(Detected change data)
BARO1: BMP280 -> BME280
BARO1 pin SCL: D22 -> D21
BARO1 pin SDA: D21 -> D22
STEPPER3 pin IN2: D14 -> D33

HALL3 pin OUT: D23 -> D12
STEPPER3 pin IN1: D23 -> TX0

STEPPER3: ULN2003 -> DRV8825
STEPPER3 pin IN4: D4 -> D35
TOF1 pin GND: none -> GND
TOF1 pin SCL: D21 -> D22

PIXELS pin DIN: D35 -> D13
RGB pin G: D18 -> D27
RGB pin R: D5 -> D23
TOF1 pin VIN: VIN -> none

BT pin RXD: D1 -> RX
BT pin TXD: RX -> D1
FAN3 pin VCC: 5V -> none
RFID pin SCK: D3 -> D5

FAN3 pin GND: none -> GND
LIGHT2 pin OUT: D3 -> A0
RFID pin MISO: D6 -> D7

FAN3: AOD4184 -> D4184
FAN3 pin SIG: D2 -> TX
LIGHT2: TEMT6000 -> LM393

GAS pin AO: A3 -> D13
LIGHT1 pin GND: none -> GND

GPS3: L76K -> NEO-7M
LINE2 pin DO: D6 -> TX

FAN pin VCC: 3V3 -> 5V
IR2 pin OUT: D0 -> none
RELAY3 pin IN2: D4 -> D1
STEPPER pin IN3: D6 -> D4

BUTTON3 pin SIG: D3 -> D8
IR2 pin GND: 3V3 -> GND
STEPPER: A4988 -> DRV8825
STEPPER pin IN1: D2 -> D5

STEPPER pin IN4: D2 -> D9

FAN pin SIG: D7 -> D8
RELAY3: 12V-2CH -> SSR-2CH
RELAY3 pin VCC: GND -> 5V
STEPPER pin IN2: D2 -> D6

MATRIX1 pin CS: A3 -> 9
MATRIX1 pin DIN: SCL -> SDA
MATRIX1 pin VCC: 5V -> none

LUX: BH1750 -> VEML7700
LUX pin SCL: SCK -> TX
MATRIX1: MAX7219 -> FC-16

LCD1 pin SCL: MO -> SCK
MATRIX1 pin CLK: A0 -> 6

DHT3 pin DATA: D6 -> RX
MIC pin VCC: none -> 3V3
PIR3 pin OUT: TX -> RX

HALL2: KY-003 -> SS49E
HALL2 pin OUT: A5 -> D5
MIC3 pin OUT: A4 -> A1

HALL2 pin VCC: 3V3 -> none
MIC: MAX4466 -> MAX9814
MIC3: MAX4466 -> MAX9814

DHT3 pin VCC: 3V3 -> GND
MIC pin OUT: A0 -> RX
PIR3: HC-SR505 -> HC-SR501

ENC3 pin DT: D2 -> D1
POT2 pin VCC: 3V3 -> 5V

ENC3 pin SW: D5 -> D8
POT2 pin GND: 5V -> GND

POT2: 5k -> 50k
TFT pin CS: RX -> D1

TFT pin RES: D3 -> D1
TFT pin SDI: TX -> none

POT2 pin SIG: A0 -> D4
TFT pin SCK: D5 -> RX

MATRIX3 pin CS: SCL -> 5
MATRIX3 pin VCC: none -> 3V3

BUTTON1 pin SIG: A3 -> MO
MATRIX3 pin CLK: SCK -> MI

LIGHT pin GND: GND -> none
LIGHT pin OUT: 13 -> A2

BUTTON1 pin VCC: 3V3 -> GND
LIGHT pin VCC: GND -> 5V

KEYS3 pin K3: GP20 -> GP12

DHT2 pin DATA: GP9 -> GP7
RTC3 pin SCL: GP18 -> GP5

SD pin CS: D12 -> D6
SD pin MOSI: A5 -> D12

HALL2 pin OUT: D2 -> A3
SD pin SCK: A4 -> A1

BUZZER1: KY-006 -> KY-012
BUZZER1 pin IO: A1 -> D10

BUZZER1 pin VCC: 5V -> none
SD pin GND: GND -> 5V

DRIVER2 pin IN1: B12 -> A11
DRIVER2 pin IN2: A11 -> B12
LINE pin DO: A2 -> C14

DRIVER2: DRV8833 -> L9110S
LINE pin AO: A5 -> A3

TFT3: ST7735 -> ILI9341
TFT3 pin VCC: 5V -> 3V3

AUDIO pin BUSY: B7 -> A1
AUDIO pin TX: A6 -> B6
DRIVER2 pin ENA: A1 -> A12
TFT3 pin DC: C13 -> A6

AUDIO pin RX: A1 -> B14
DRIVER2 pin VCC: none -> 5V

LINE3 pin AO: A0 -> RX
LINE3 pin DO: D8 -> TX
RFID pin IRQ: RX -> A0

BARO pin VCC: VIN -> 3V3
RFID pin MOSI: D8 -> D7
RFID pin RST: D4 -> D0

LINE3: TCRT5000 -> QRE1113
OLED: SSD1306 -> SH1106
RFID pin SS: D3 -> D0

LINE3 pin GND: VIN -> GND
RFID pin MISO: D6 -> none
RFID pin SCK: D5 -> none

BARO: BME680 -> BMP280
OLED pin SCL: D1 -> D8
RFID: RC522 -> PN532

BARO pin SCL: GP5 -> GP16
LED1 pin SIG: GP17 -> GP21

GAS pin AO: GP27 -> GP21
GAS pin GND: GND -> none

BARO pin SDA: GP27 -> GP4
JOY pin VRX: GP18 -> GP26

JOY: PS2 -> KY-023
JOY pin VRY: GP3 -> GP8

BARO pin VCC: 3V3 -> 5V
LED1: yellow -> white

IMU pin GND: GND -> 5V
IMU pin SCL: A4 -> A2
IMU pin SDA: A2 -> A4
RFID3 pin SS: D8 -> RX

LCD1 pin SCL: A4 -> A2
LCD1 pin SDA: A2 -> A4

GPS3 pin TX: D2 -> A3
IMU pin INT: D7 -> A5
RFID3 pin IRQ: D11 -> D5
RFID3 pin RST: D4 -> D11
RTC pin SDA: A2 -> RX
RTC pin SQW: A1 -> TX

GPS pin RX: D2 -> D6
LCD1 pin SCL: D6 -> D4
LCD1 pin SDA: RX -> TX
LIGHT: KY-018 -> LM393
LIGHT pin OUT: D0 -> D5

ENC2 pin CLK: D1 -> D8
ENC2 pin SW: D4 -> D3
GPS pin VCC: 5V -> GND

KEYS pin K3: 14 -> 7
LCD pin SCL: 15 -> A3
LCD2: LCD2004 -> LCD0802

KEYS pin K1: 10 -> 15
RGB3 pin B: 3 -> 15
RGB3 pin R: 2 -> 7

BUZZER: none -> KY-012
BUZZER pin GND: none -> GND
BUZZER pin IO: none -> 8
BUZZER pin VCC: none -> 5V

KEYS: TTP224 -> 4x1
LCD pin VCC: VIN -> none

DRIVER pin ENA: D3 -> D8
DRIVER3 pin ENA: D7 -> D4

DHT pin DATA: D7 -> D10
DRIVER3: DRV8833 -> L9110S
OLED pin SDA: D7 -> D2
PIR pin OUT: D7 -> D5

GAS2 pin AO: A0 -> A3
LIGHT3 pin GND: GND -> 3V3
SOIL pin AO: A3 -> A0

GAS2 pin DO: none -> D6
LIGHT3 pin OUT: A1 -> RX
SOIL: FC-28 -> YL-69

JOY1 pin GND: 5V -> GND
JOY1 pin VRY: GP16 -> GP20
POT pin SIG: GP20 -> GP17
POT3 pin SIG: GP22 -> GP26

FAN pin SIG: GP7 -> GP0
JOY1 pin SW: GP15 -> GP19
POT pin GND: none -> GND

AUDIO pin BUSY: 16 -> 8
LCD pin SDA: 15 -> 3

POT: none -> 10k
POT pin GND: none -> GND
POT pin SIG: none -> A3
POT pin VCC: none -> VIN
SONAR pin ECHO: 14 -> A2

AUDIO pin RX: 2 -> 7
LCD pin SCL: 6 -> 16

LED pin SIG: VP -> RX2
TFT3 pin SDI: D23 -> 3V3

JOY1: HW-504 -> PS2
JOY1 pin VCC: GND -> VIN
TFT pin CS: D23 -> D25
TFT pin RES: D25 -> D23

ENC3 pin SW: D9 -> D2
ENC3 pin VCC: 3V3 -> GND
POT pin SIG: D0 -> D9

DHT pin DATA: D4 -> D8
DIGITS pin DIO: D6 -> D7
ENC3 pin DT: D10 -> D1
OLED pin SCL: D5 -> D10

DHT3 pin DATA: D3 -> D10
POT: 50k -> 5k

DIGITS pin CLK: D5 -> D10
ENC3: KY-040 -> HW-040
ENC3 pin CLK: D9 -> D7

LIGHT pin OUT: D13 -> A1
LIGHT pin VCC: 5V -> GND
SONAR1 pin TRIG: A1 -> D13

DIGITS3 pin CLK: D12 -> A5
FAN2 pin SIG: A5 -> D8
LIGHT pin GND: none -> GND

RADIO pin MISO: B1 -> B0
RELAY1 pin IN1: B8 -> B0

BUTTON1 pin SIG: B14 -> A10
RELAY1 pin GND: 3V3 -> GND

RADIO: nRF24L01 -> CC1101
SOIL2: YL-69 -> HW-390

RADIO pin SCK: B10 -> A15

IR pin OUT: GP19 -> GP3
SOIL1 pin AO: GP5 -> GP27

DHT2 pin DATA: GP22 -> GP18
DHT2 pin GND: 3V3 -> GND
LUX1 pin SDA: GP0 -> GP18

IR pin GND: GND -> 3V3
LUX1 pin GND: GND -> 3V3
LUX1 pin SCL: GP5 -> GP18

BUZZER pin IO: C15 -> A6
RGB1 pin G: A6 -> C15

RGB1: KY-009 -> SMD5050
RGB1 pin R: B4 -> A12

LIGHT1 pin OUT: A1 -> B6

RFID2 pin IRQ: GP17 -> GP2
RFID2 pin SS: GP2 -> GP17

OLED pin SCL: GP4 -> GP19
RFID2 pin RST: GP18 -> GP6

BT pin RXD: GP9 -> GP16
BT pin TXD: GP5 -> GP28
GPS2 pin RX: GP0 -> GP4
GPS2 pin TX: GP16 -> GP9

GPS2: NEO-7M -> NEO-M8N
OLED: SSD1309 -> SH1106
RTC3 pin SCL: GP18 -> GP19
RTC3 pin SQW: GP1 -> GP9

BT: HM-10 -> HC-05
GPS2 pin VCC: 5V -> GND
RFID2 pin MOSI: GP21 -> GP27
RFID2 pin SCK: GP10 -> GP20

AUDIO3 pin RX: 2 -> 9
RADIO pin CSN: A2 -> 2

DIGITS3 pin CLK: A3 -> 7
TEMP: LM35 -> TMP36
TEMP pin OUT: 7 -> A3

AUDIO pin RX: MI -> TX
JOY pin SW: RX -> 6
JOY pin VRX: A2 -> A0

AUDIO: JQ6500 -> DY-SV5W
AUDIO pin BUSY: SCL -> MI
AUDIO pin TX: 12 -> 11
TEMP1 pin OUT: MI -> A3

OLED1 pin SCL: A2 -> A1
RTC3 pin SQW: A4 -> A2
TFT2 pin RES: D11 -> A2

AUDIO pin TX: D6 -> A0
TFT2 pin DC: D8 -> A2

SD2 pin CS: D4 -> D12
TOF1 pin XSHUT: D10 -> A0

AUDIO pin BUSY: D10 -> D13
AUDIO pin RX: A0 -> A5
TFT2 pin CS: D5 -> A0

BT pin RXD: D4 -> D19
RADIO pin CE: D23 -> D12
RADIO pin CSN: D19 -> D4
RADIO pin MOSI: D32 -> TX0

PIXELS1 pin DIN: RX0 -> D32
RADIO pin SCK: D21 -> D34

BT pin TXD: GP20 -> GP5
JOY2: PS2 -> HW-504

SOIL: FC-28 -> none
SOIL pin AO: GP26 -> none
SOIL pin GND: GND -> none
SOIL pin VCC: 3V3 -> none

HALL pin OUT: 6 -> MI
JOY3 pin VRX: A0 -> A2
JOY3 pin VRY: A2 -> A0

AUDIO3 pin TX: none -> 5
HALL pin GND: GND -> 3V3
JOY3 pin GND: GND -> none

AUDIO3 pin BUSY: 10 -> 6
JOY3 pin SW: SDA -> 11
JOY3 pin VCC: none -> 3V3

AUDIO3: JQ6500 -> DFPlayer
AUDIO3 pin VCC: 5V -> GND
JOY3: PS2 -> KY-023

Activity: Starting at the line that has "OLED: SSD1306 -> SH1106" in the records above, restate word for word every line until the one that has "LIGHT: KY-018 -> LM393", and include that one as well.

Finished exercise:
OLED: SSD1306 -> SH1106
RFID pin SS: D3 -> D0

LINE3 pin GND: VIN -> GND
RFID pin MISO: D6 -> none
RFID pin SCK: D5 -> none

BARO: BME680 -> BMP280
OLED pin SCL: D1 -> D8
RFID: RC522 -> PN532

BARO pin SCL: GP5 -> GP16
LED1 pin SIG: GP17 -> GP21

GAS pin AO: GP27 -> GP21
GAS pin GND: GND -> none

BARO pin SDA: GP27 -> GP4
JOY pin VRX: GP18 -> GP26

JOY: PS2 -> KY-023
JOY pin VRY: GP3 -> GP8

BARO pin VCC: 3V3 -> 5V
LED1: yellow -> white

IMU pin GND: GND -> 5V
IMU pin SCL: A4 -> A2
IMU pin SDA: A2 -> A4
RFID3 pin SS: D8 -> RX

LCD1 pin SCL: A4 -> A2
LCD1 pin SDA: A2 -> A4

GPS3 pin TX: D2 -> A3
IMU pin INT: D7 -> A5
RFID3 pin IRQ: D11 -> D5
RFID3 pin RST: D4 -> D11
RTC pin SDA: A2 -> RX
RTC pin SQW: A1 -> TX

GPS pin RX: D2 -> D6
LCD1 pin SCL: D6 -> D4
LCD1 pin SDA: RX -> TX
LIGHT: KY-018 -> LM393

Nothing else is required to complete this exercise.